§ **Input for this task**:
____
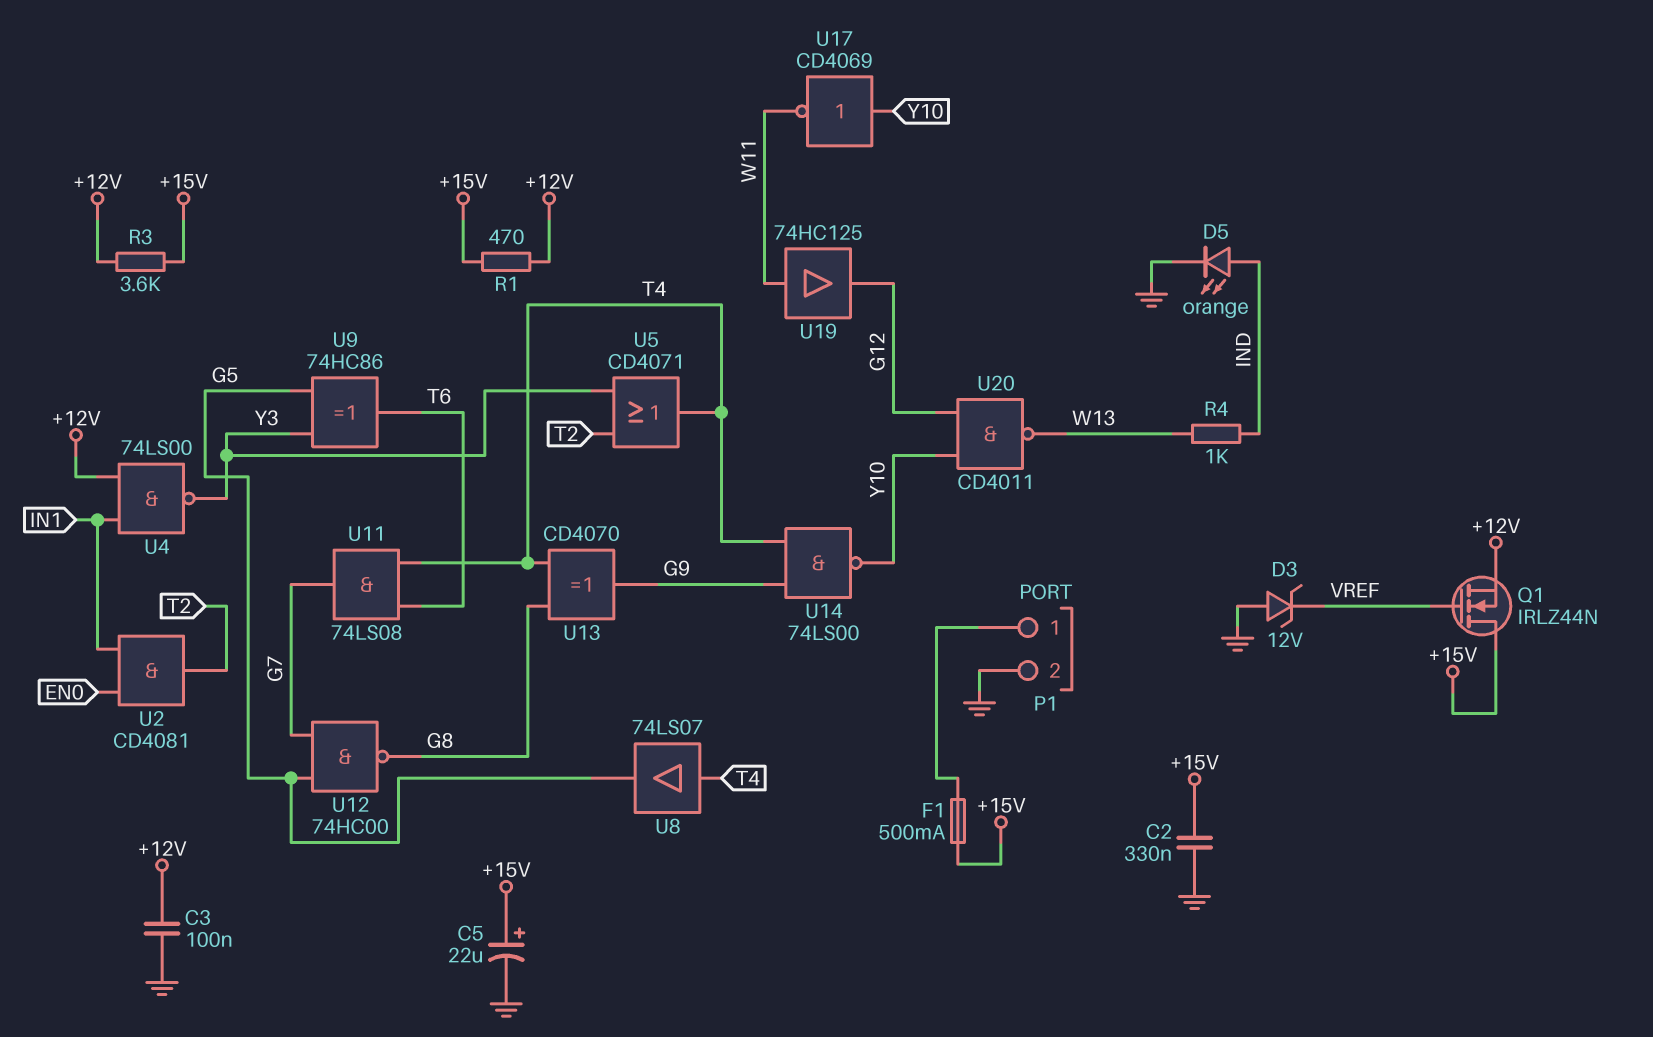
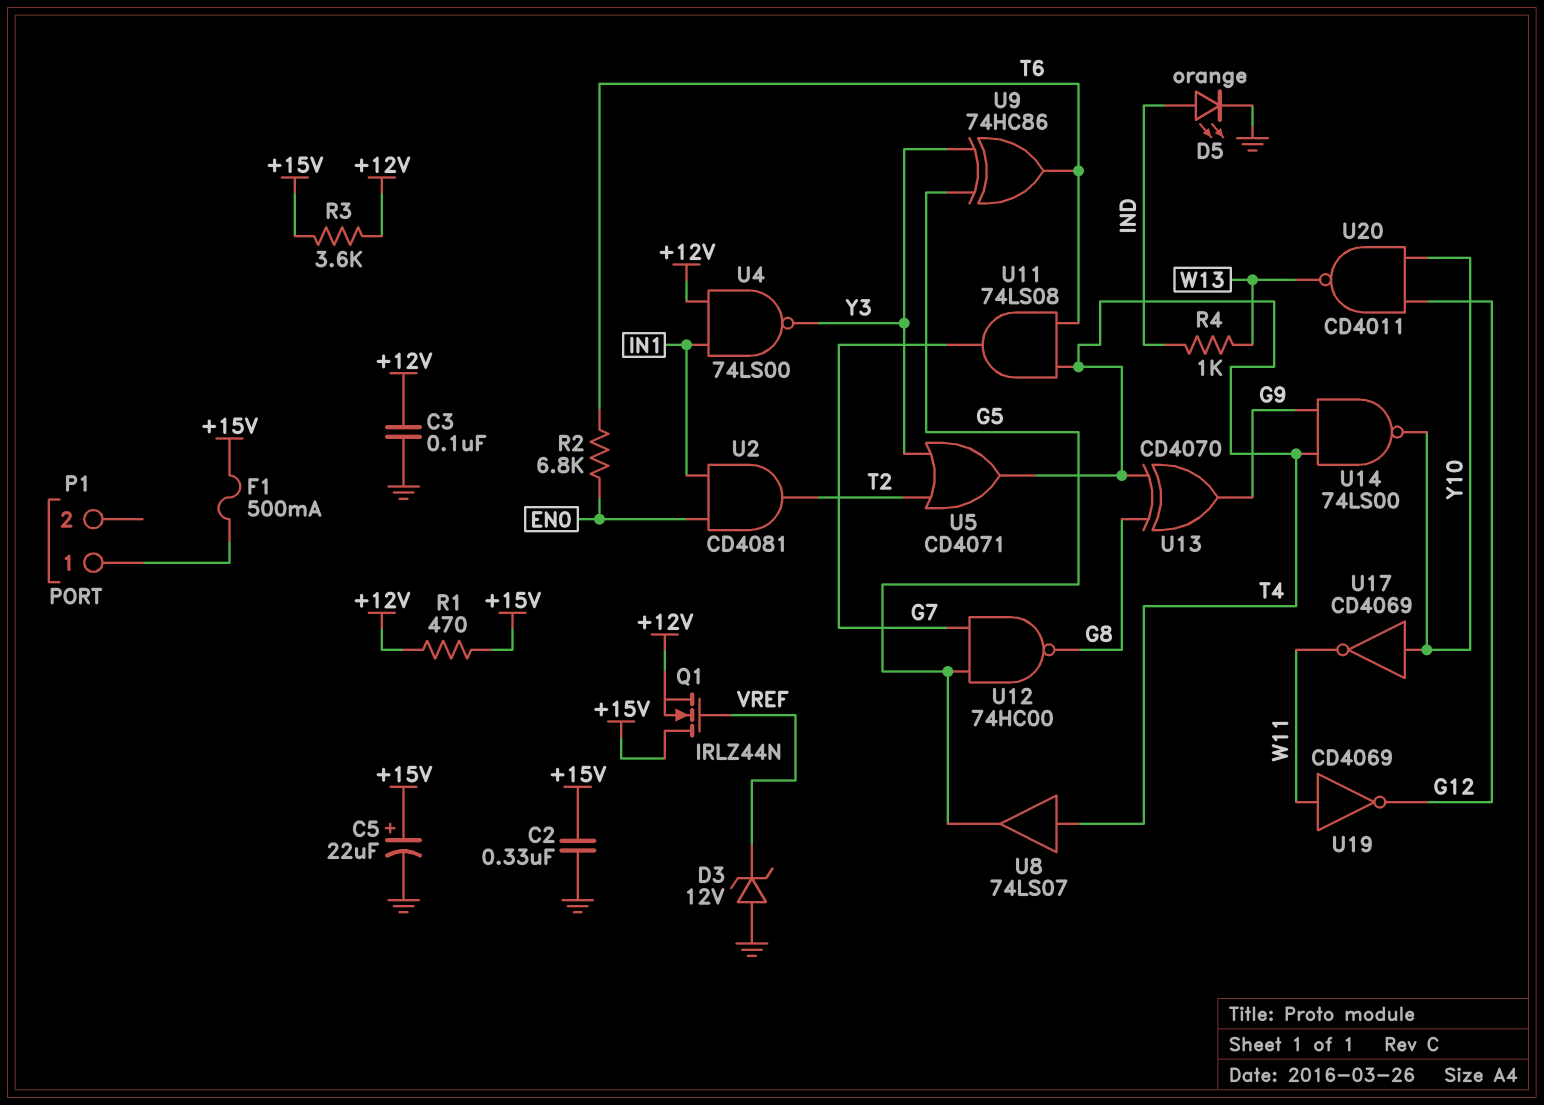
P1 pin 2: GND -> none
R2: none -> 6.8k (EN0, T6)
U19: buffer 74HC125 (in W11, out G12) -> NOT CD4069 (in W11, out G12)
____
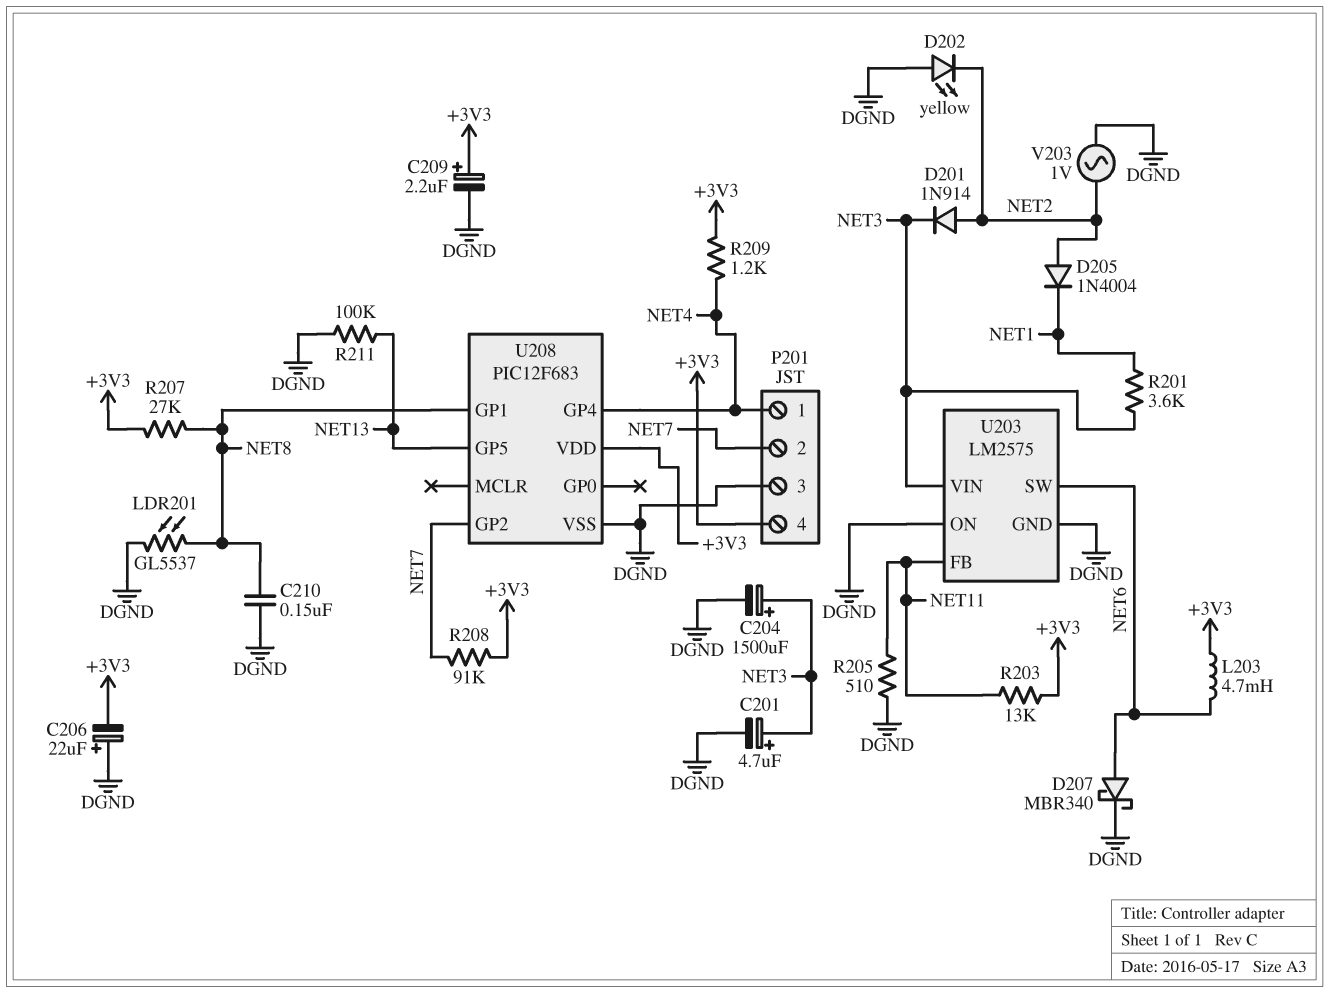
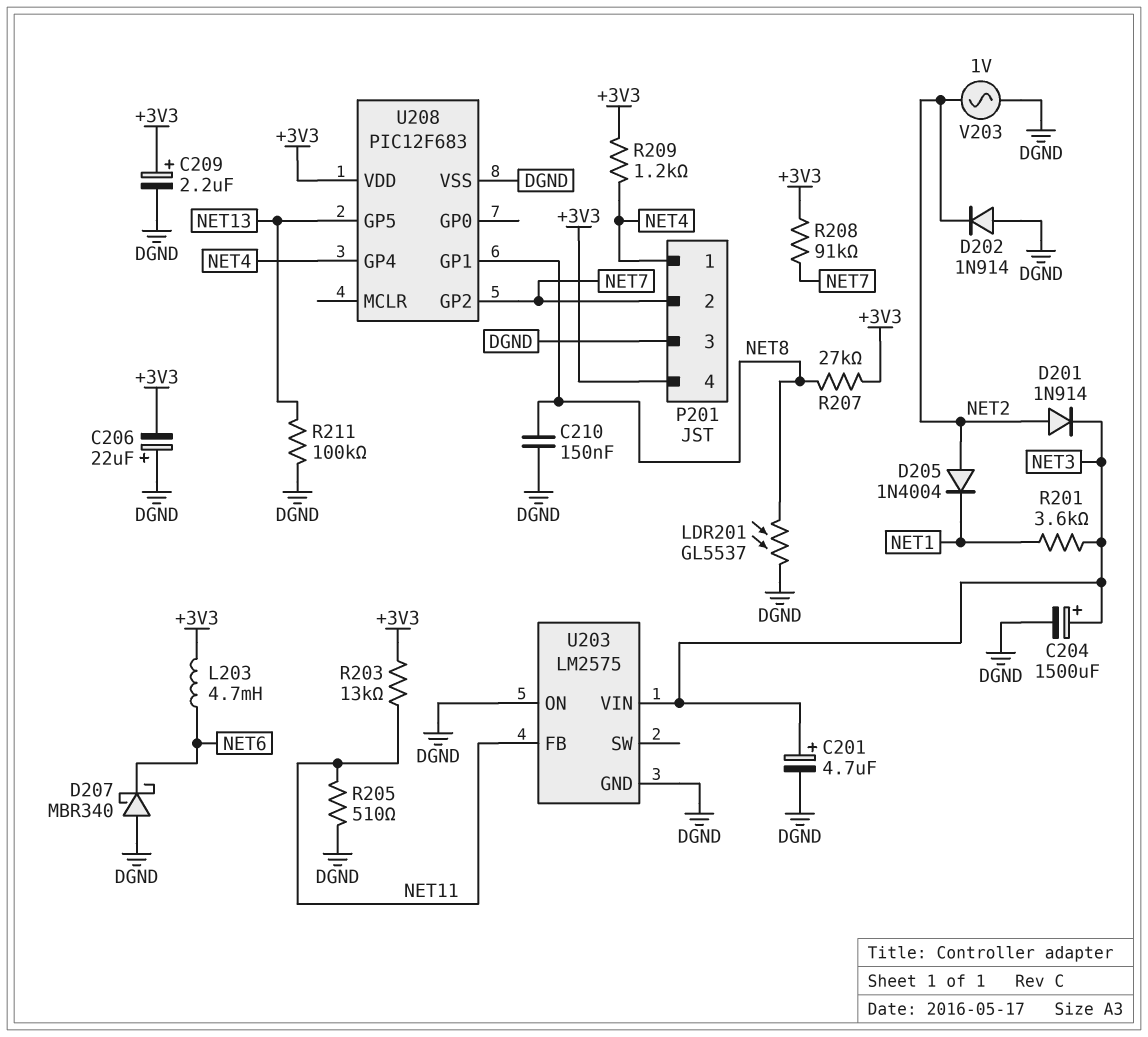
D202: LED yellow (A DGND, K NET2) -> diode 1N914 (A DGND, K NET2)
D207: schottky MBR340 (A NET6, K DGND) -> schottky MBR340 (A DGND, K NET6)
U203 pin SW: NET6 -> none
____
§ **Your objective**: Exactly the lines above from the one with "D202: LED yellow" to the one with "U203 pin SW: NET6 -> none", both included, are to be quoted; leave the rest out.

§ **Answer to the problem**:
D202: LED yellow (A DGND, K NET2) -> diode 1N914 (A DGND, K NET2)
D207: schottky MBR340 (A NET6, K DGND) -> schottky MBR340 (A DGND, K NET6)
U203 pin SW: NET6 -> none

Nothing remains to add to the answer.